_Your objective_
Without the pictures, return each record as it appears.

(Change listing data)

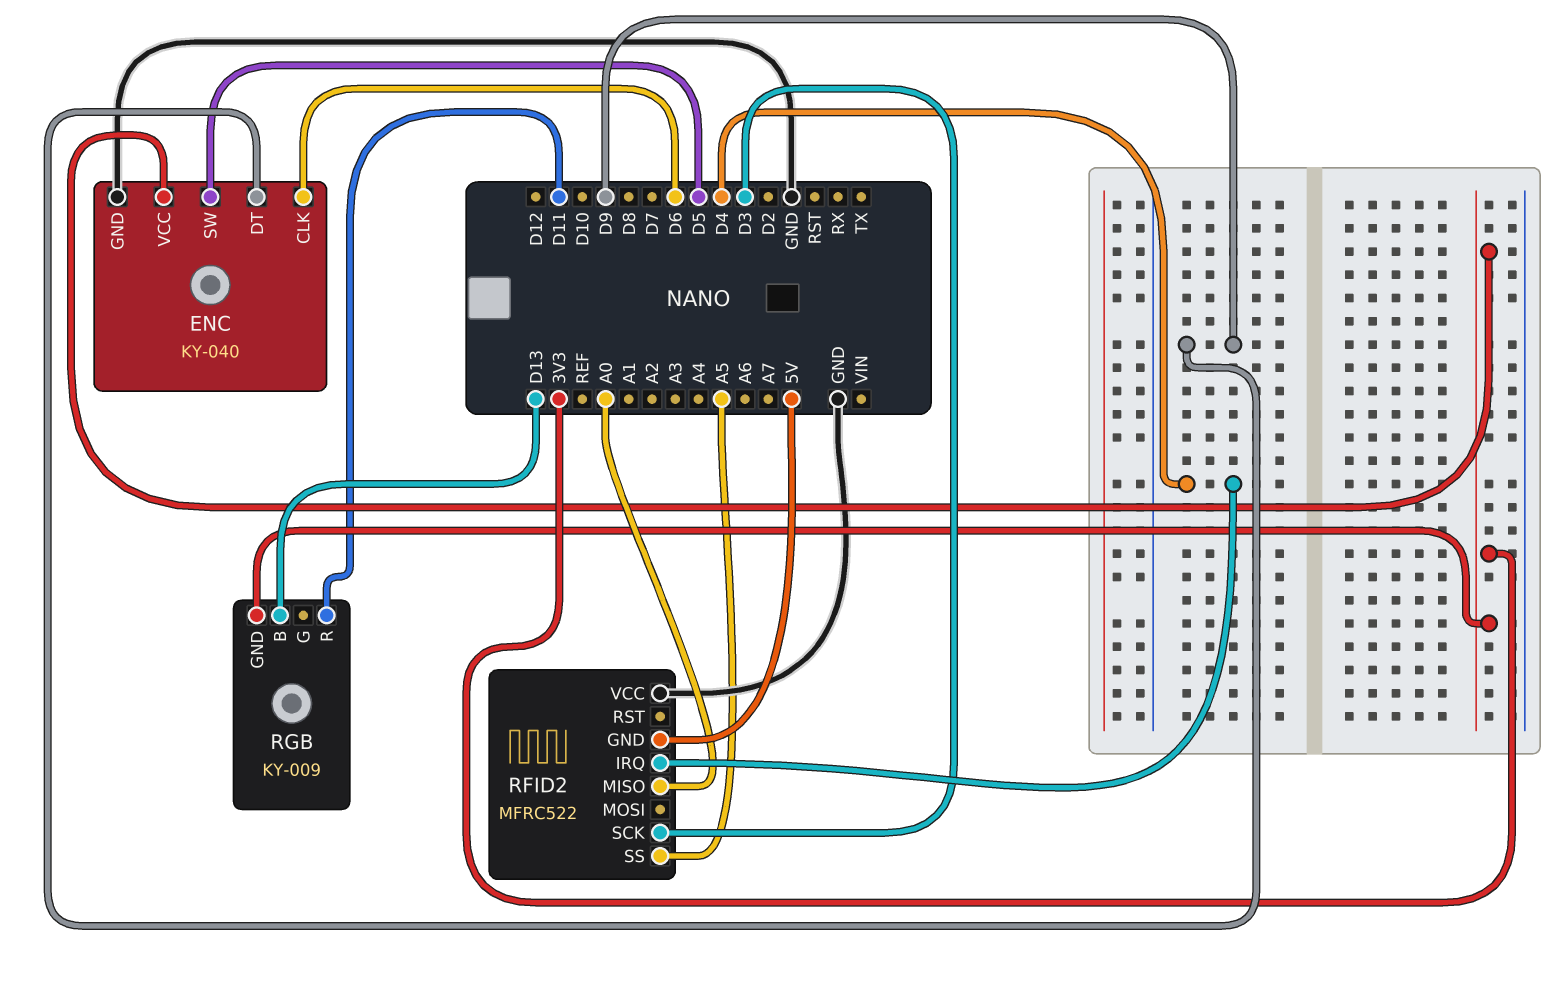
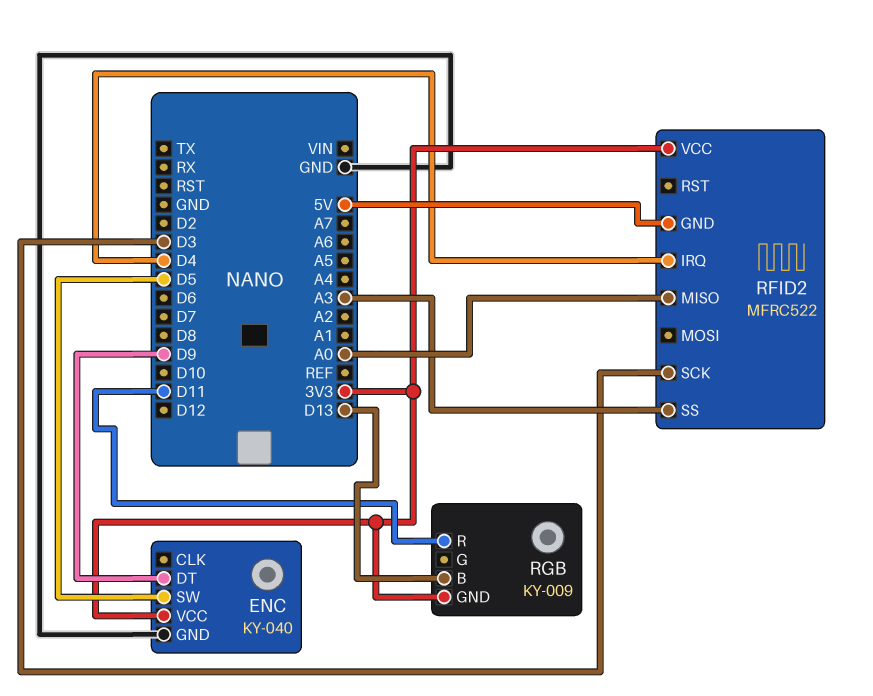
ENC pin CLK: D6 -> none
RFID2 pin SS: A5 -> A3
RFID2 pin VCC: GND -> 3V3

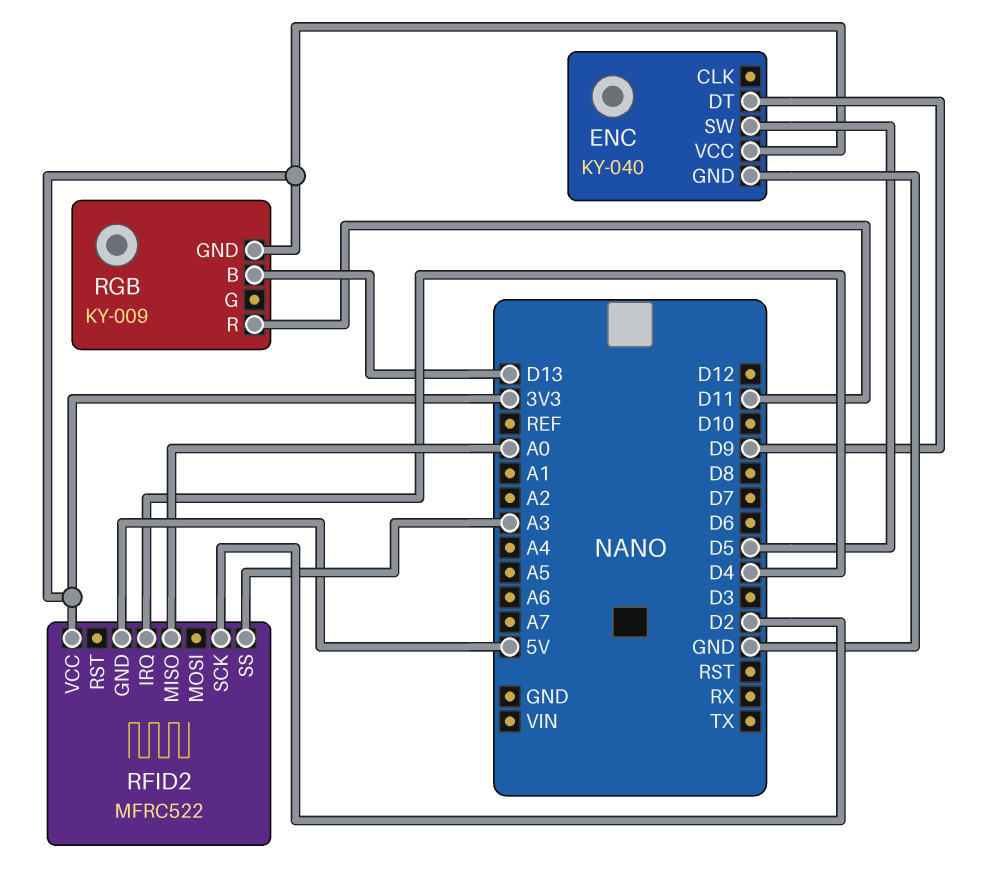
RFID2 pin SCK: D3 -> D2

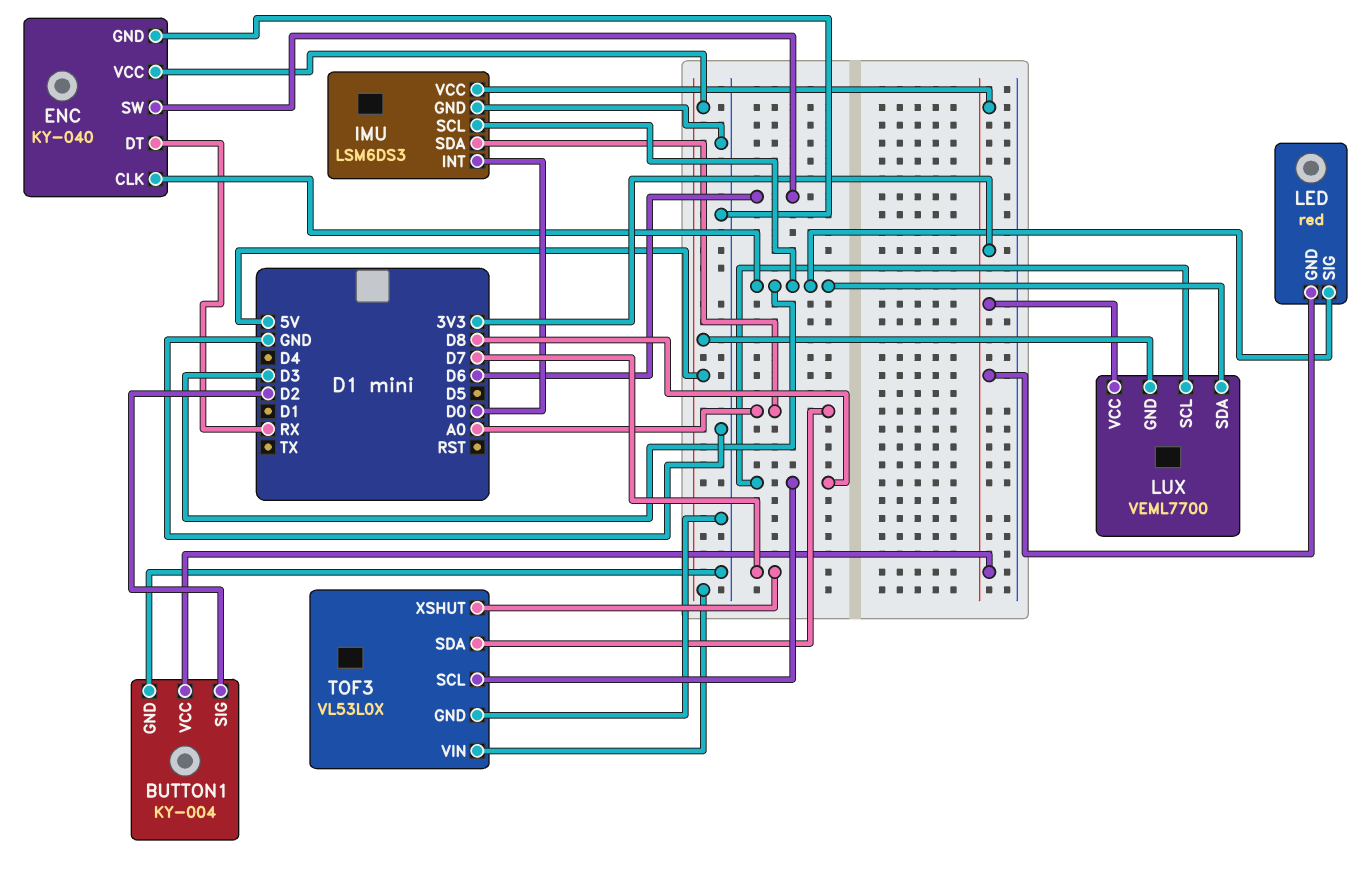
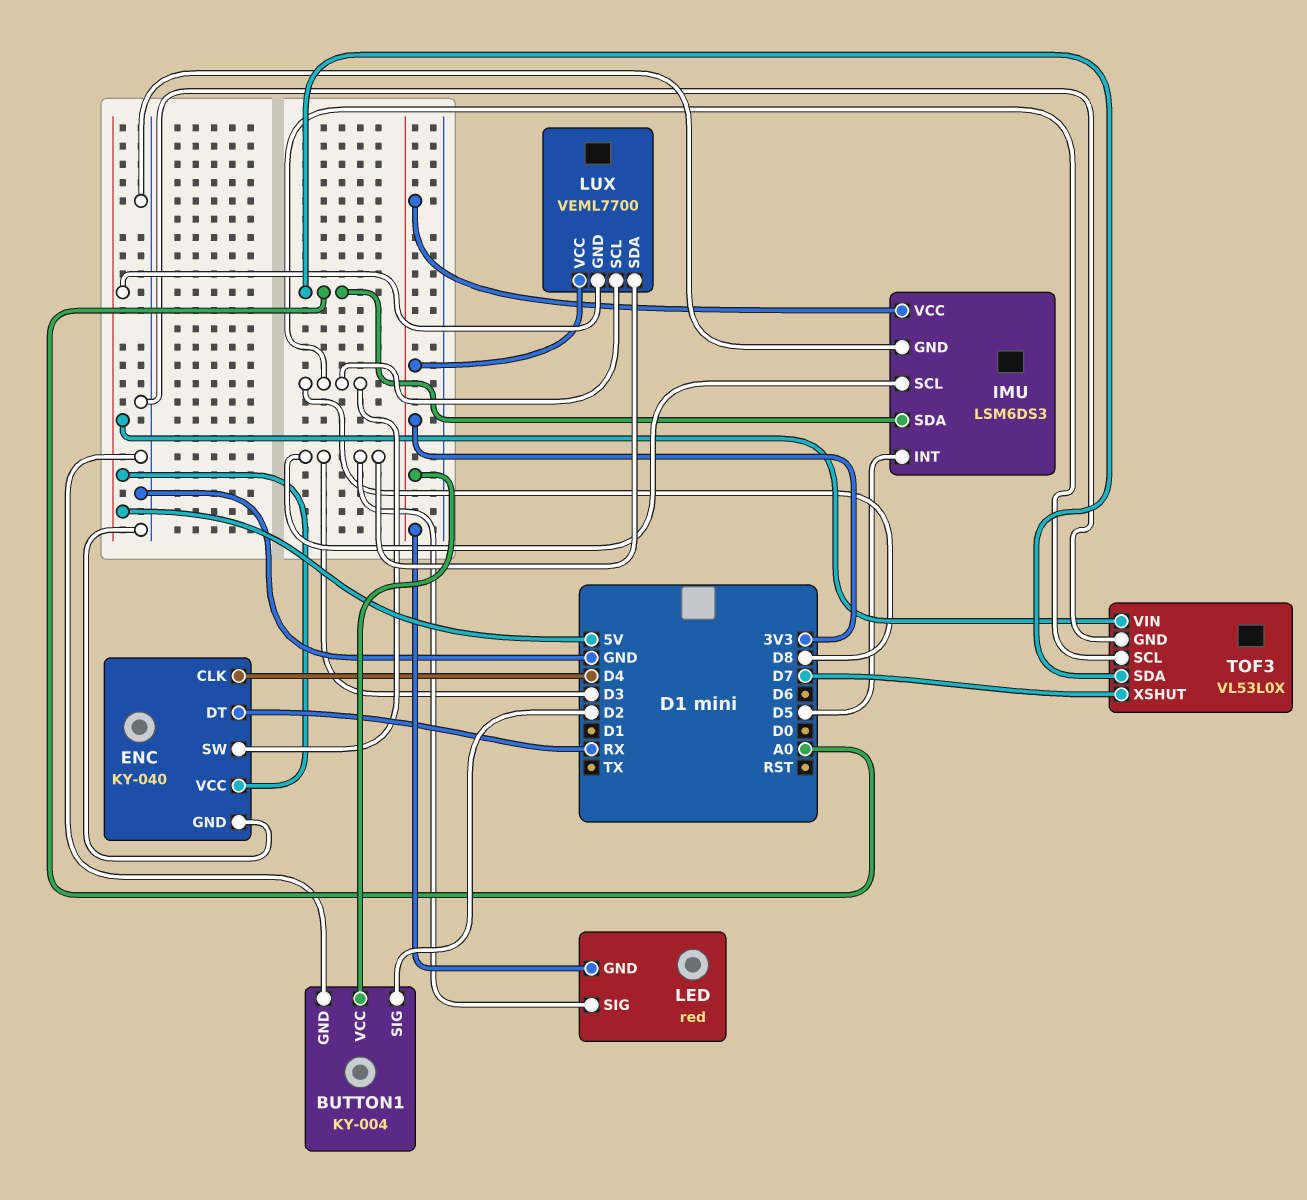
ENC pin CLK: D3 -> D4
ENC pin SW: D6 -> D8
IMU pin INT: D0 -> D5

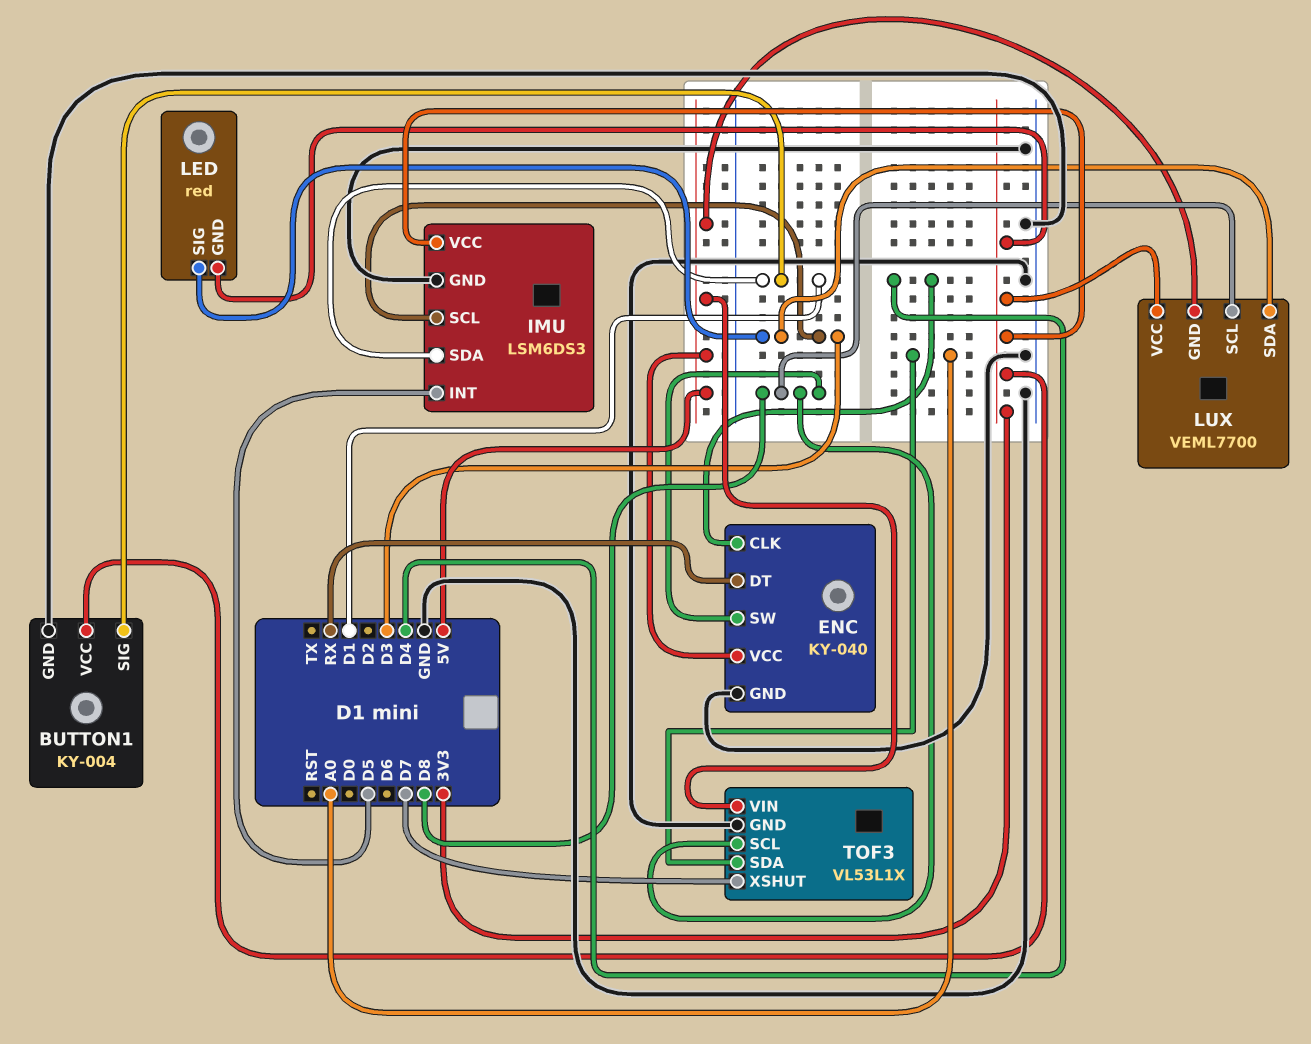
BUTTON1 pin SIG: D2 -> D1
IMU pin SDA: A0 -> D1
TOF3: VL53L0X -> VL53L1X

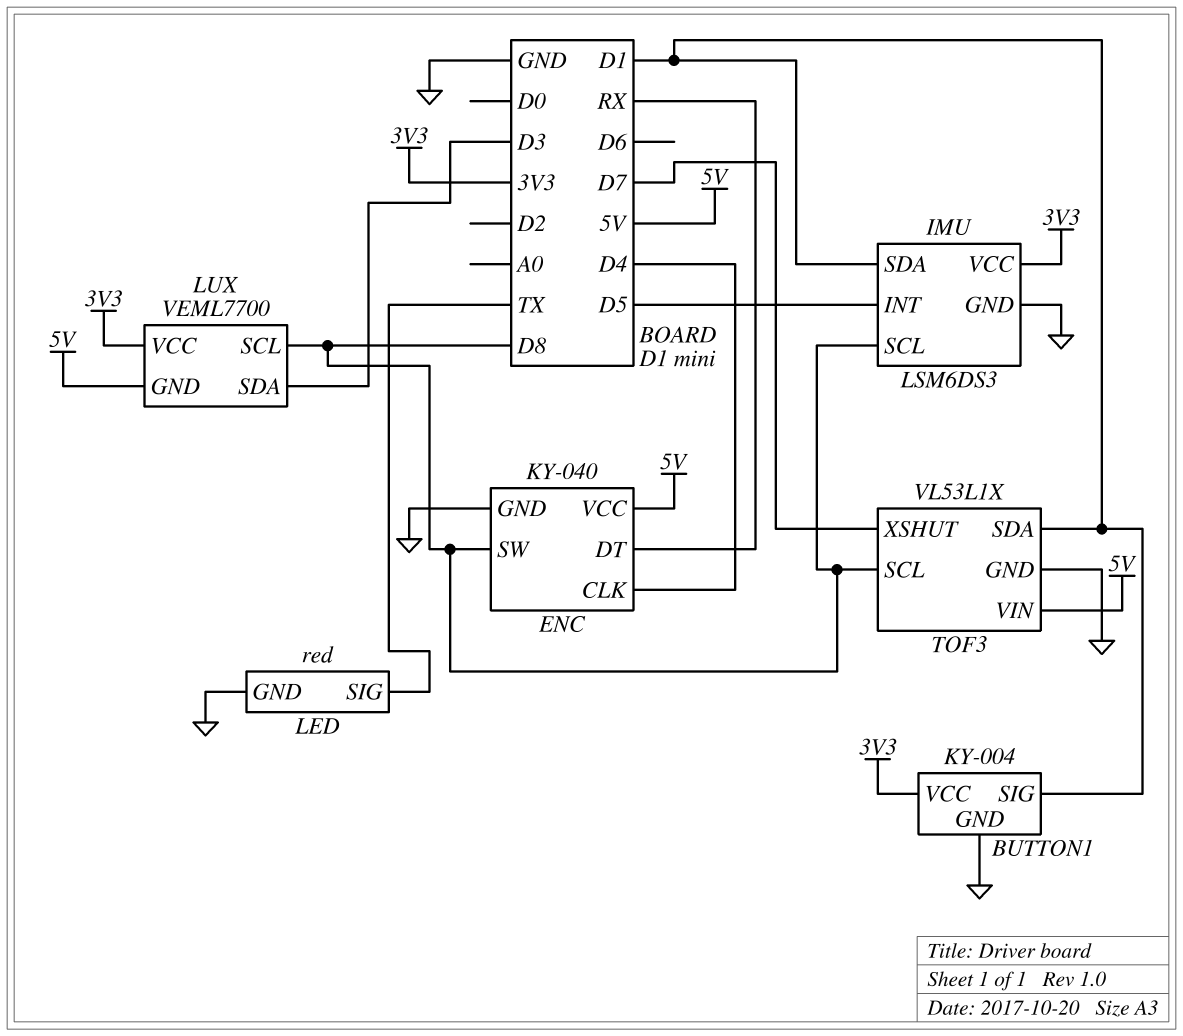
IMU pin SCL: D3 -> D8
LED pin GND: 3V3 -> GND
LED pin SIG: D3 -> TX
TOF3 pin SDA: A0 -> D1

_Exercise solution_
ENC pin CLK: D6 -> none
RFID2 pin SS: A5 -> A3
RFID2 pin VCC: GND -> 3V3

RFID2 pin SCK: D3 -> D2

ENC pin CLK: D3 -> D4
ENC pin SW: D6 -> D8
IMU pin INT: D0 -> D5

BUTTON1 pin SIG: D2 -> D1
IMU pin SDA: A0 -> D1
TOF3: VL53L0X -> VL53L1X

IMU pin SCL: D3 -> D8
LED pin GND: 3V3 -> GND
LED pin SIG: D3 -> TX
TOF3 pin SDA: A0 -> D1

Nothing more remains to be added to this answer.